START RAW DATA

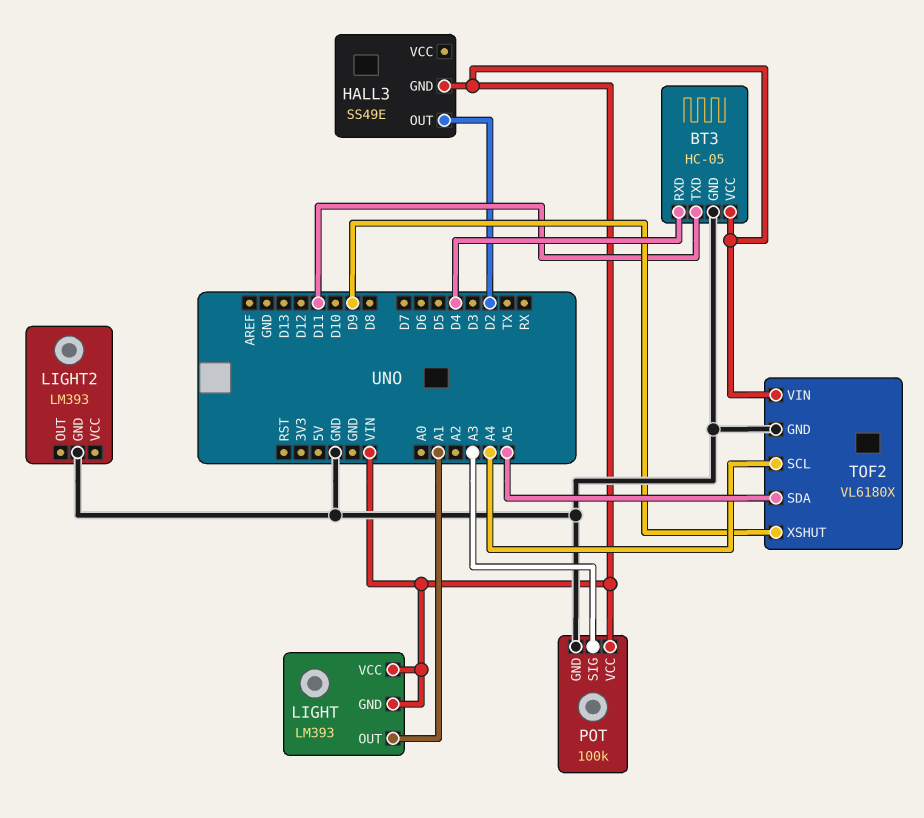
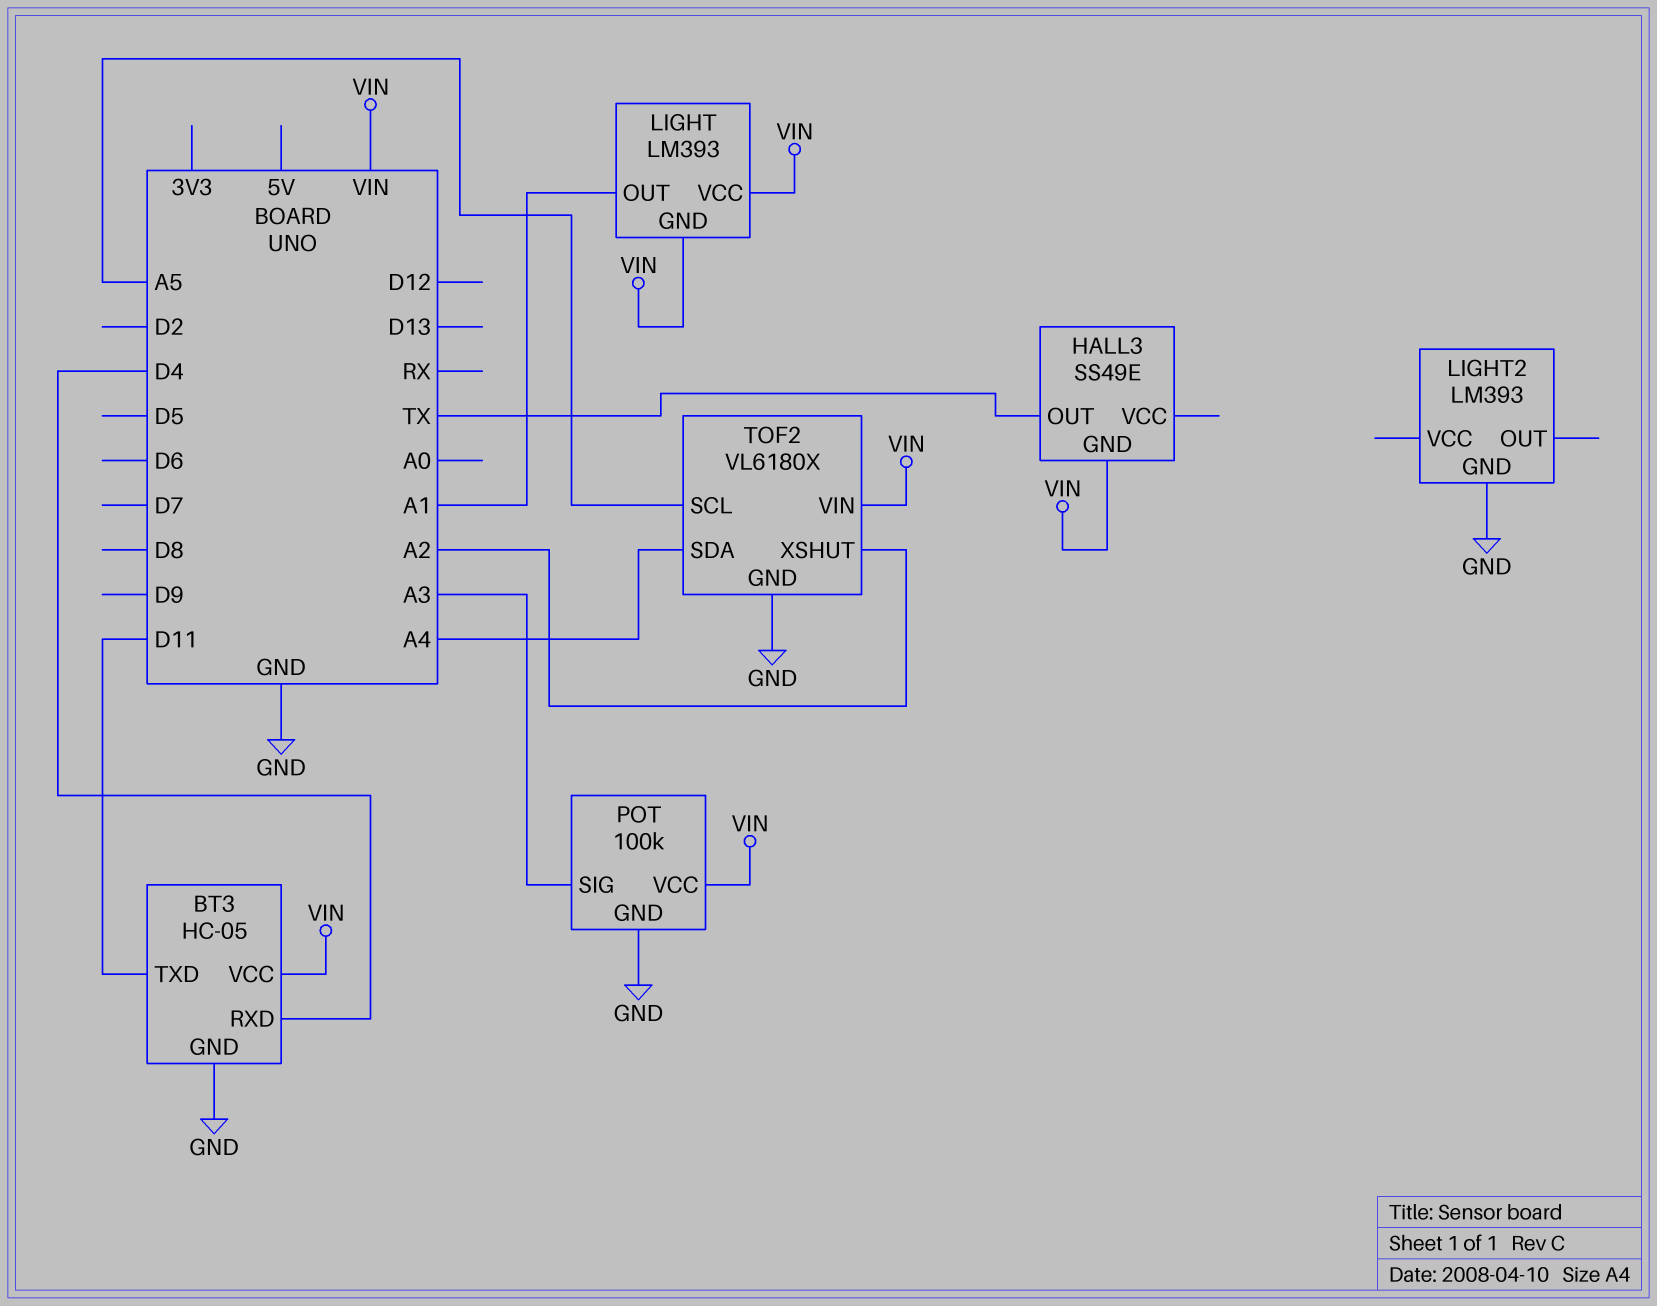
HALL3 pin OUT: D2 -> TX
TOF2 pin SCL: A4 -> A5
TOF2 pin SDA: A5 -> A4
TOF2 pin XSHUT: D9 -> A2

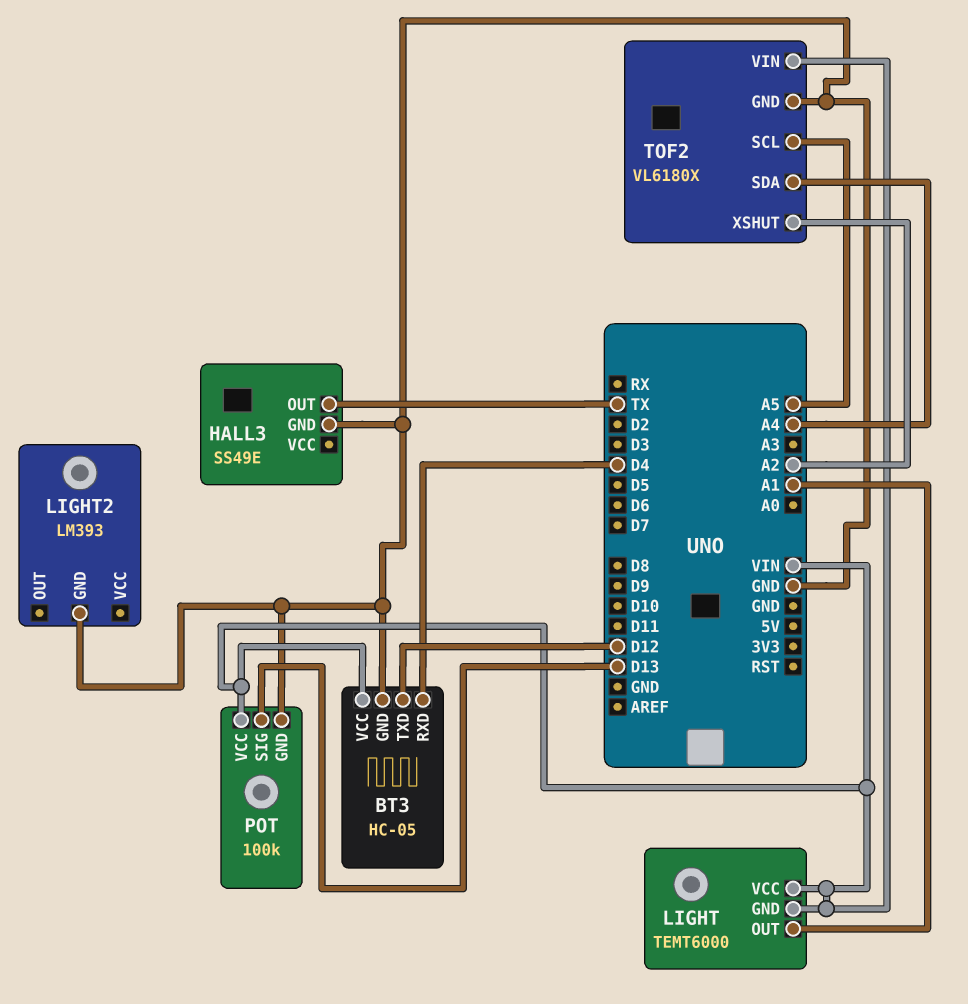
BT3 pin TXD: D11 -> D12
HALL3 pin GND: VIN -> GND
LIGHT: LM393 -> TEMT6000
POT pin SIG: A3 -> D13

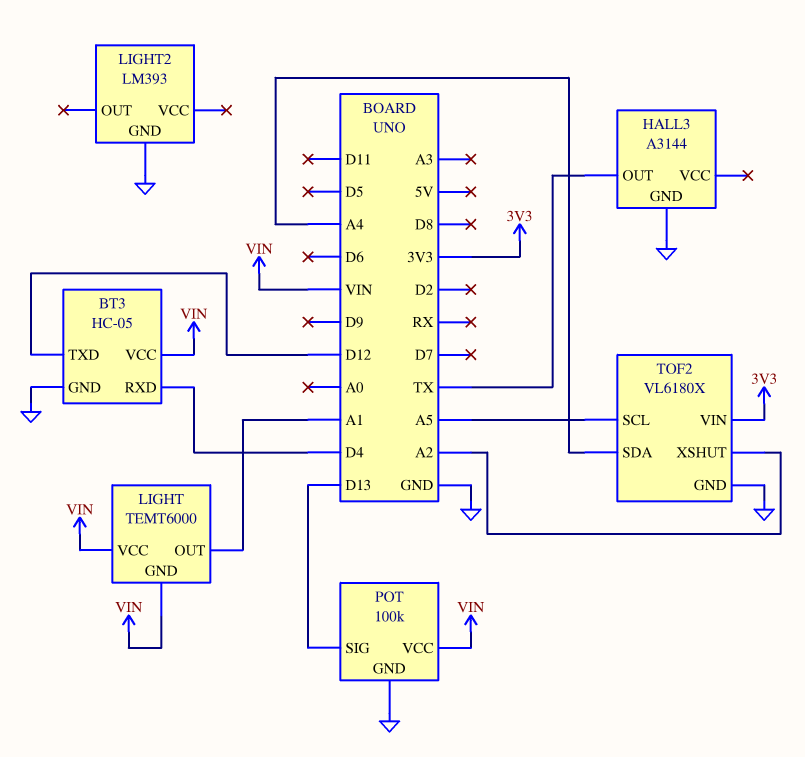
HALL3: SS49E -> A3144
TOF2 pin VIN: VIN -> 3V3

END RAW DATA

Once the pictures are set aside, repeat the remaining data word for word.

REPLY TO THE EXERCISE ▸
HALL3 pin OUT: D2 -> TX
TOF2 pin SCL: A4 -> A5
TOF2 pin SDA: A5 -> A4
TOF2 pin XSHUT: D9 -> A2

BT3 pin TXD: D11 -> D12
HALL3 pin GND: VIN -> GND
LIGHT: LM393 -> TEMT6000
POT pin SIG: A3 -> D13

HALL3: SS49E -> A3144
TOF2 pin VIN: VIN -> 3V3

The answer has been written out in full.